Work instruction
Of all the entries below, retype only the lines from the one with "(707, 396) = (525, 232): blue" through the one with "(802, 404) = (599, 202): white", exactly as they appear.

Excerpted records
[Start of section]

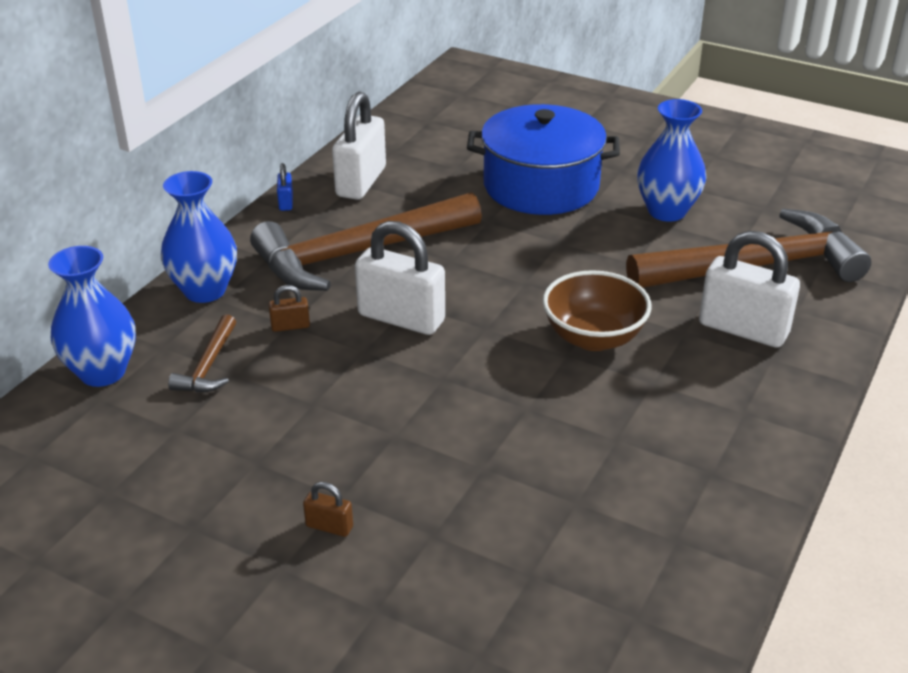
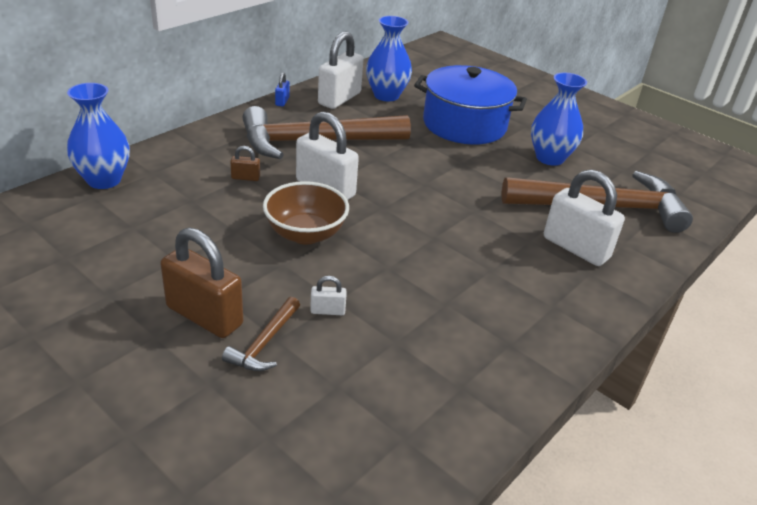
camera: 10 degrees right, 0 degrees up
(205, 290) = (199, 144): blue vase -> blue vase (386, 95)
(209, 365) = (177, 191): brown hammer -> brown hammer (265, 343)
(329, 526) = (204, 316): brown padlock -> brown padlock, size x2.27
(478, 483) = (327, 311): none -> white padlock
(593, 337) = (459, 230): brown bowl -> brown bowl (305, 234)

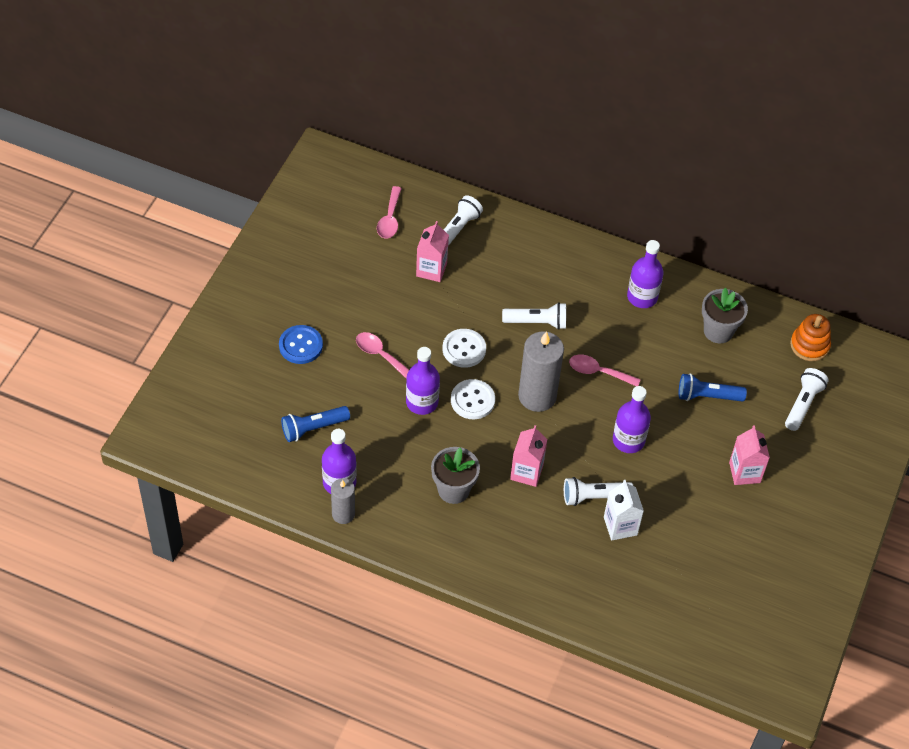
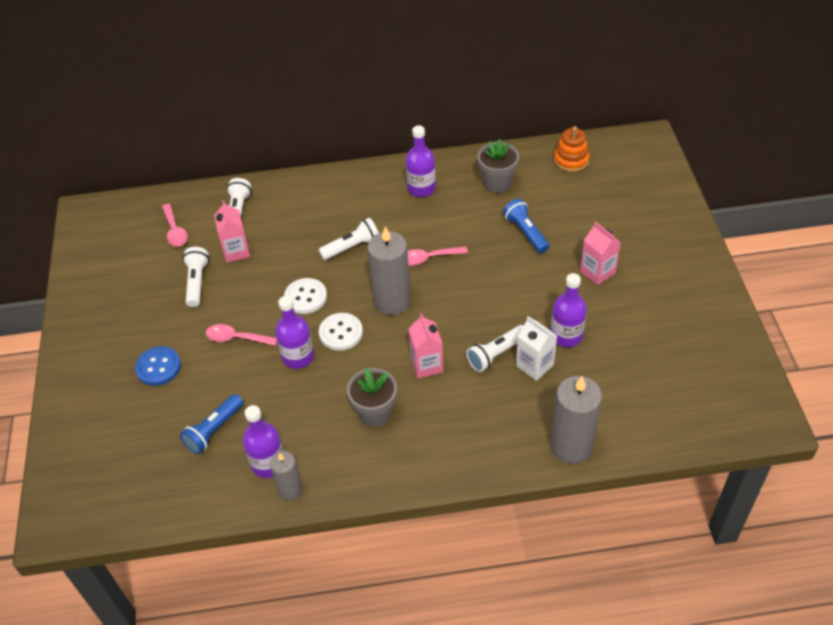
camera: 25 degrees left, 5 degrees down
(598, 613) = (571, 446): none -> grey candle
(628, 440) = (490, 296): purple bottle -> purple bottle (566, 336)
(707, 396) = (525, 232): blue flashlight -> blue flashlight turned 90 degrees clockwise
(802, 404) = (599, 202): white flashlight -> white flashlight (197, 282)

[End of section]
[Start of section]

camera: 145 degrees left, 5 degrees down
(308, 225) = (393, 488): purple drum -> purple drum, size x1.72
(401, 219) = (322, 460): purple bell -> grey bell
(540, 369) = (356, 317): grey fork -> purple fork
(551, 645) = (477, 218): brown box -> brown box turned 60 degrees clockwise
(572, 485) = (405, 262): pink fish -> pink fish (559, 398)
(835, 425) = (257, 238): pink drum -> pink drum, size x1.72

[End of section]

Solution to this task
(707, 396) = (525, 232): blue flashlight -> blue flashlight turned 90 degrees clockwise
(802, 404) = (599, 202): white flashlight -> white flashlight (197, 282)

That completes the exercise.